**Exercise requirements**.
Lines below starting with the line with "degrees clockwise |" and going on through the line with "move | grey" must be output exactly; the rest of the records must be left out.

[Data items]
****************

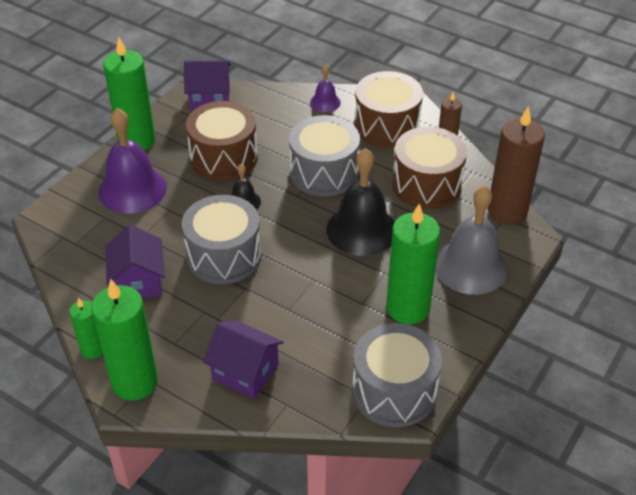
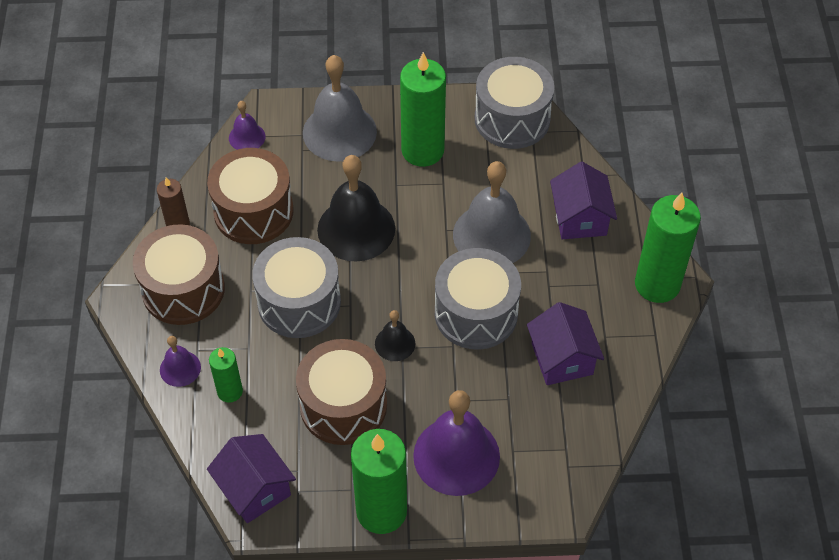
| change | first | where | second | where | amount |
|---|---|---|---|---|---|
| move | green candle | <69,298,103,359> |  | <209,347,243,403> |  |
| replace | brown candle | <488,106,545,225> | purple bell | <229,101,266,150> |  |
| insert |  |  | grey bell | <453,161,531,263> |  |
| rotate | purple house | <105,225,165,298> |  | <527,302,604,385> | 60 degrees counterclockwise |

****************

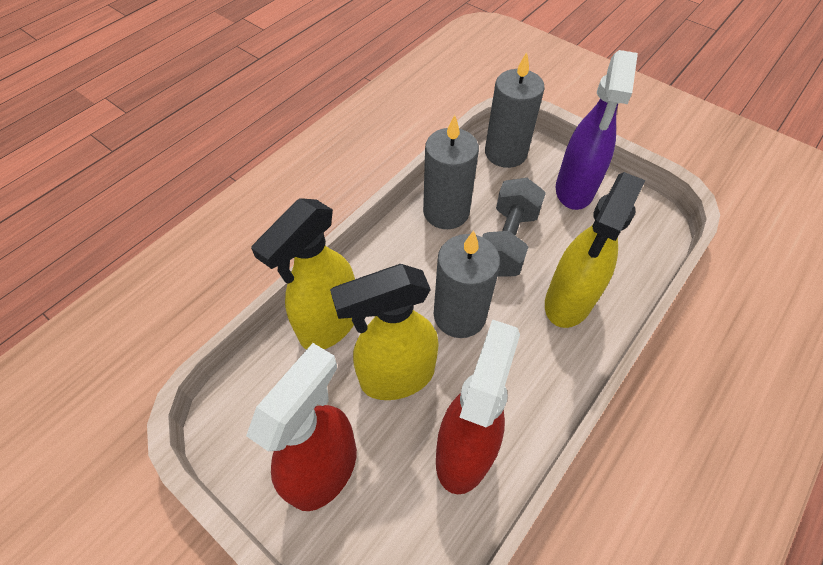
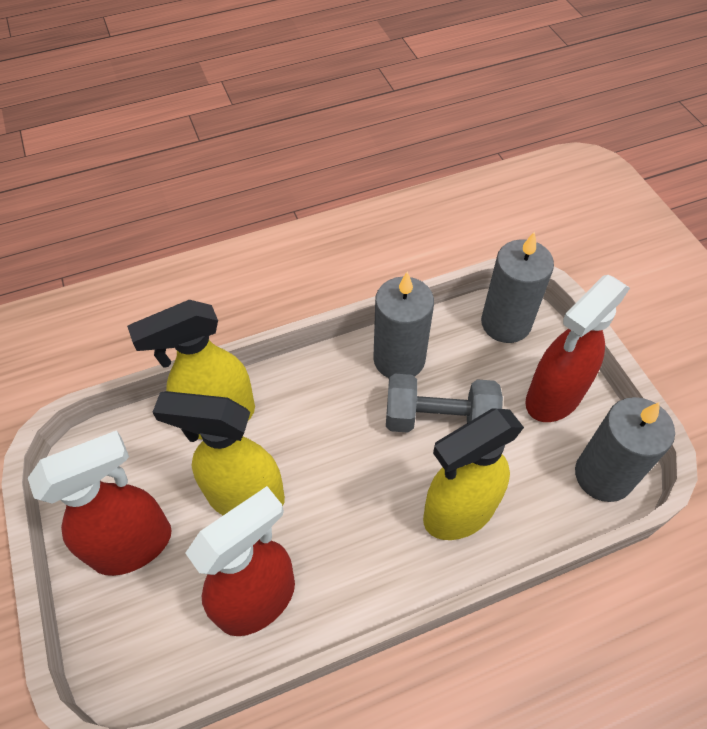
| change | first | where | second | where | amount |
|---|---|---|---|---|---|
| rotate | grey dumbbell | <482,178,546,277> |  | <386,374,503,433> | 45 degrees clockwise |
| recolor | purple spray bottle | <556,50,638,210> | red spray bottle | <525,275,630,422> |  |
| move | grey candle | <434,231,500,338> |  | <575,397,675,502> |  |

****************

**Exercise output**.
| rotate | grey dumbbell | <482,178,546,277> |  | <386,374,503,433> | 45 degrees clockwise |
| recolor | purple spray bottle | <556,50,638,210> | red spray bottle | <525,275,630,422> |  |
| move | grey candle | <434,231,500,338> |  | <575,397,675,502> |  |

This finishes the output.